— Try it —
Send back the line that contains "Ente [grau] <465,463,540,511>" and all lines following it through the end of the data below, exactly, omitting pictures.
** Opening Listed entries block **
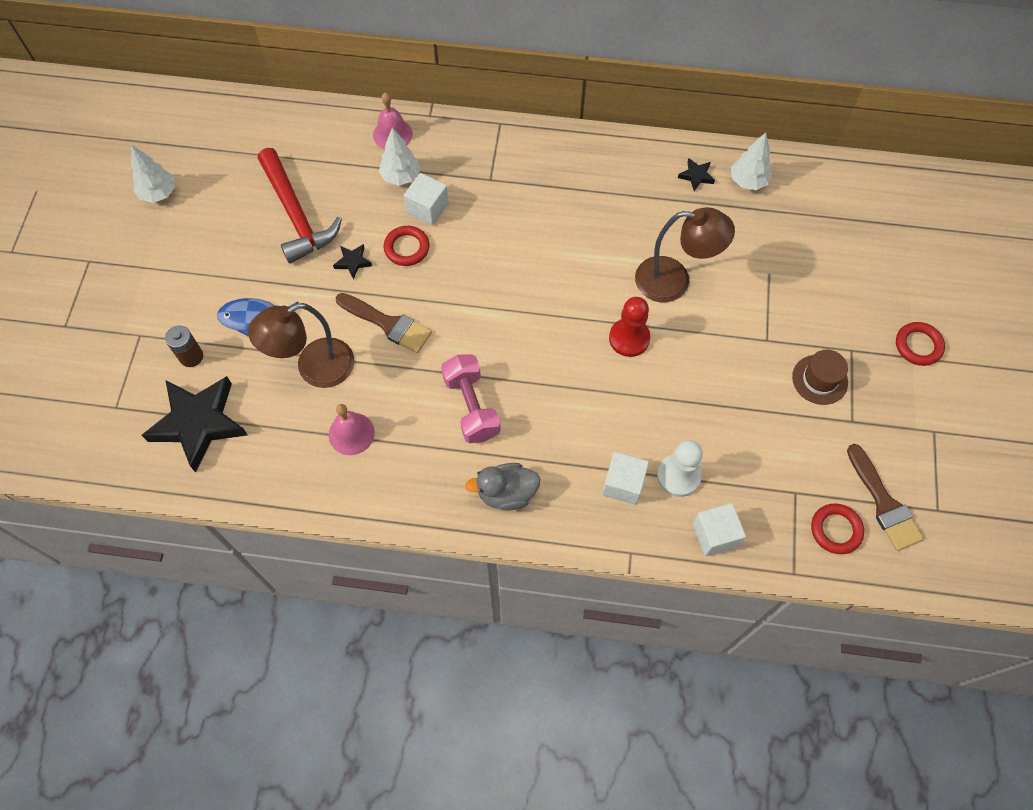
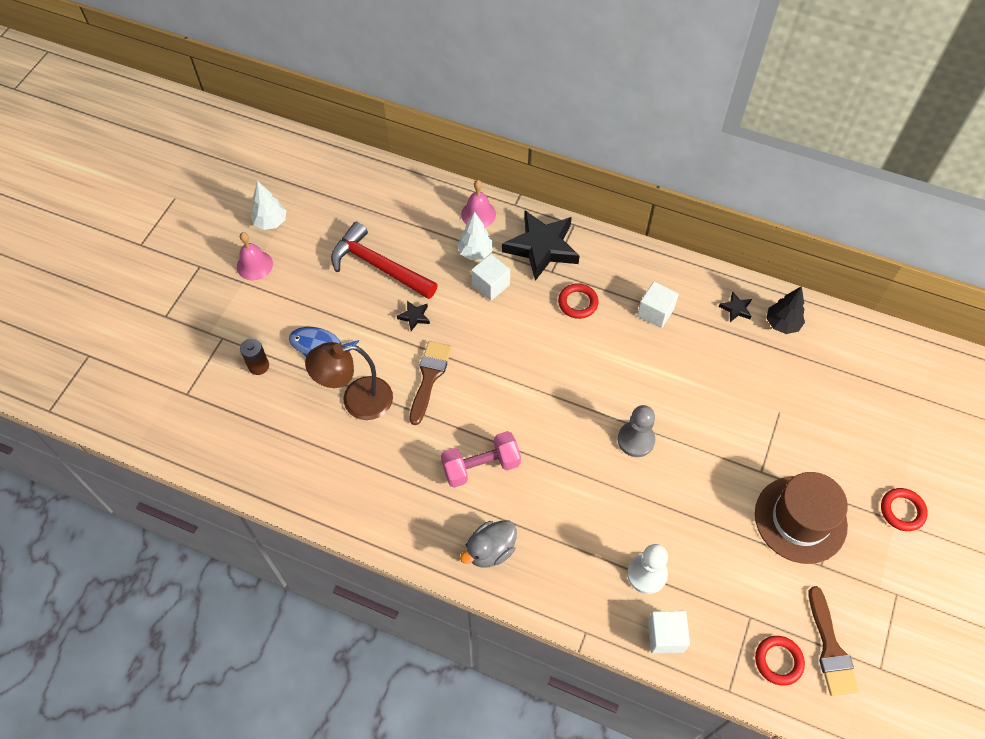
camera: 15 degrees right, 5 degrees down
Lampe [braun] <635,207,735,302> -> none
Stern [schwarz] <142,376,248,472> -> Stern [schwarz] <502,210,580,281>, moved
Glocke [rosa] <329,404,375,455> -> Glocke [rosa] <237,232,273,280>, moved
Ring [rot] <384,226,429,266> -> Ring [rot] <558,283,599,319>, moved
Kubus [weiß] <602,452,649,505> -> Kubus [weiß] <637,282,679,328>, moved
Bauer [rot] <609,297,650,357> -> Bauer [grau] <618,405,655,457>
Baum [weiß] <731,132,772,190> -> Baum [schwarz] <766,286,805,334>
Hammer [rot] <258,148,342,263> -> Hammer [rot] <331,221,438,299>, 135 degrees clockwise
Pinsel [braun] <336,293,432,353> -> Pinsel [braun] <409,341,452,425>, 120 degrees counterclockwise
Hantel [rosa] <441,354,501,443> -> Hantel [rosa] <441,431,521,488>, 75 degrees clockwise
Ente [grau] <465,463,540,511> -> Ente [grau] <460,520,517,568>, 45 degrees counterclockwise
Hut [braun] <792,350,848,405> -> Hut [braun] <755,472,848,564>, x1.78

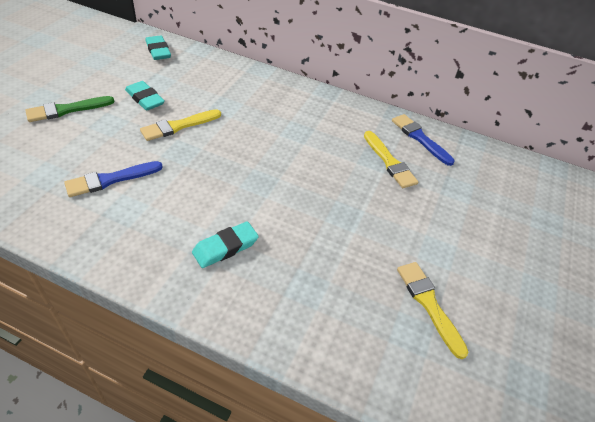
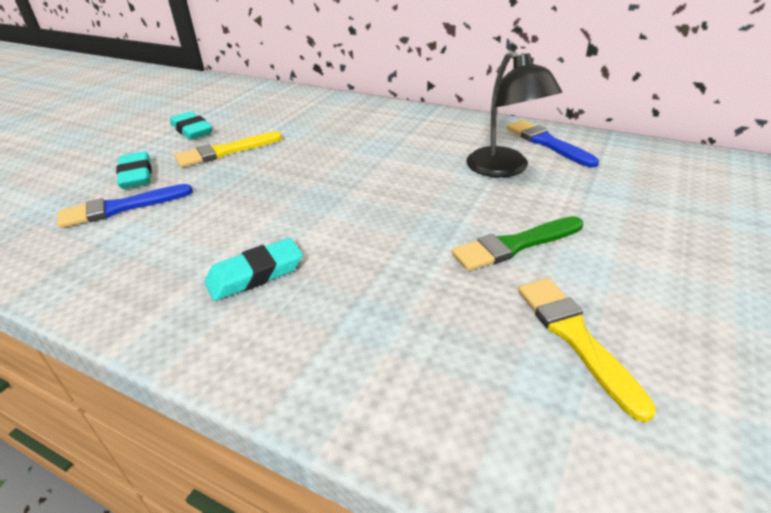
camera: 10 degrees right, 10 degrees down
Pinsel [grün] <25,96,114,122> -> Pinsel [grün] <452,216,583,271>, moved
Radiergummi [türkis] <146,35,171,60> -> Radiergummi [türkis] <116,152,152,189>, moved
Pinsel [gelb] <364,131,418,188> -> Lampe [schwarz] <466,51,562,177>

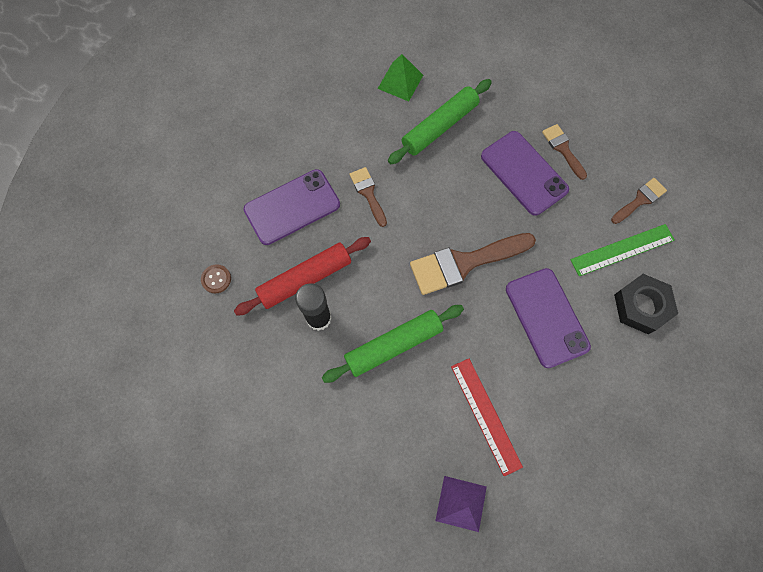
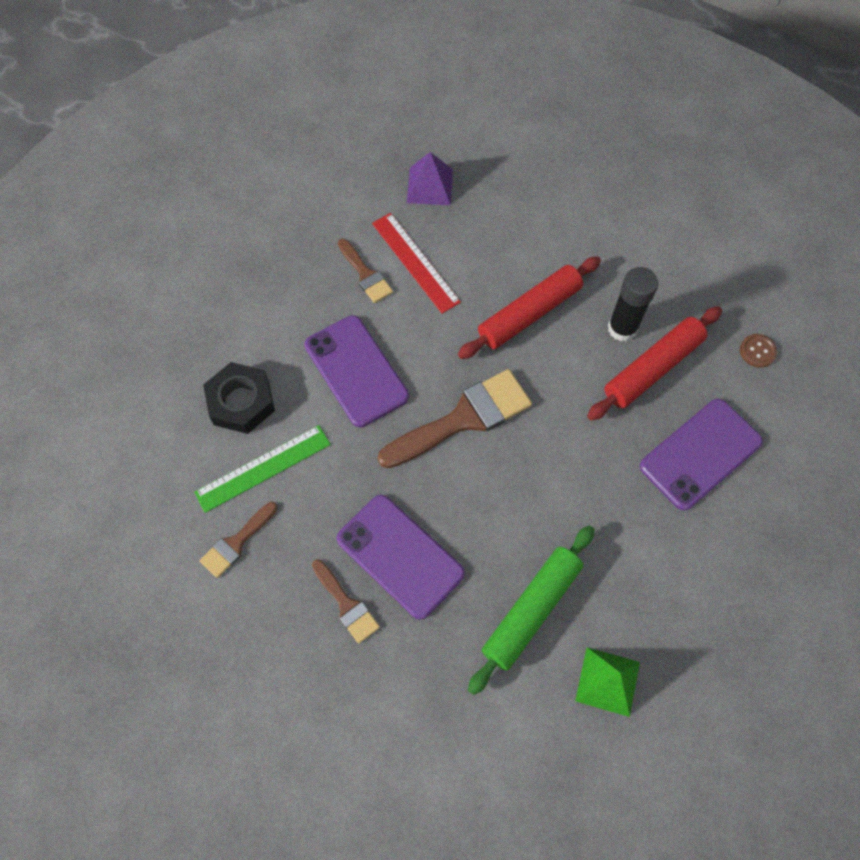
camera: 170 degrees right, 5 degrees down
Pinsel [braun] <350,167,387,227> -> Pinsel [braun] <338,239,393,303>, moved
Nudelholz [grün] <322,305,464,383> -> Nudelholz [rot] <458,256,601,359>

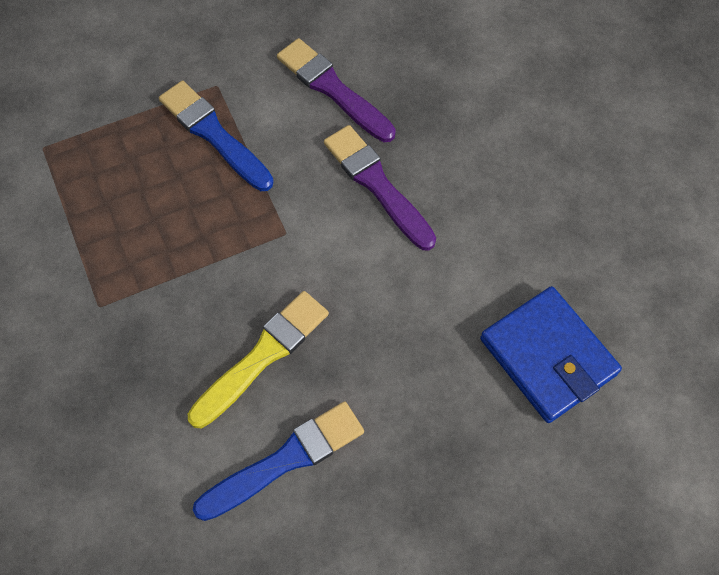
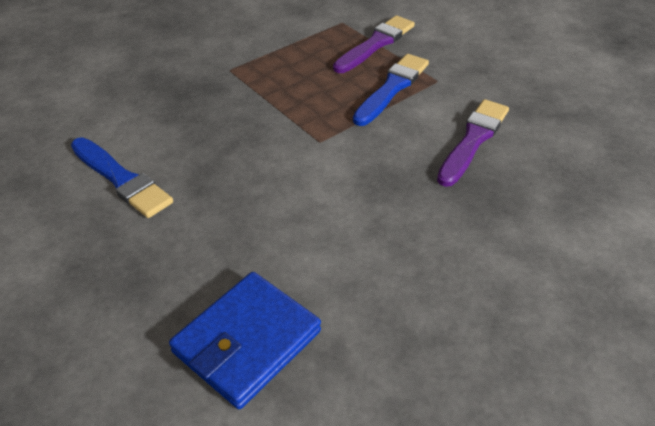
camera: 75 degrees right, 20 degrees down
Pinsel [gelb] <188,291,329,428> -> none
Pinsel [lila] <324,125,436,251> -> Pinsel [lila] <333,15,415,73>, moved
** Closing Listed entries block **
— Exercise response —
Ente [grau] <465,463,540,511> -> Ente [grau] <460,520,517,568>, 45 degrees counterclockwise
Hut [braun] <792,350,848,405> -> Hut [braun] <755,472,848,564>, x1.78

camera: 10 degrees right, 10 degrees down
Pinsel [grün] <25,96,114,122> -> Pinsel [grün] <452,216,583,271>, moved
Radiergummi [türkis] <146,35,171,60> -> Radiergummi [türkis] <116,152,152,189>, moved
Pinsel [gelb] <364,131,418,188> -> Lampe [schwarz] <466,51,562,177>

camera: 170 degrees right, 5 degrees down
Pinsel [braun] <350,167,387,227> -> Pinsel [braun] <338,239,393,303>, moved
Nudelholz [grün] <322,305,464,383> -> Nudelholz [rot] <458,256,601,359>

camera: 75 degrees right, 20 degrees down
Pinsel [gelb] <188,291,329,428> -> none
Pinsel [lila] <324,125,436,251> -> Pinsel [lila] <333,15,415,73>, moved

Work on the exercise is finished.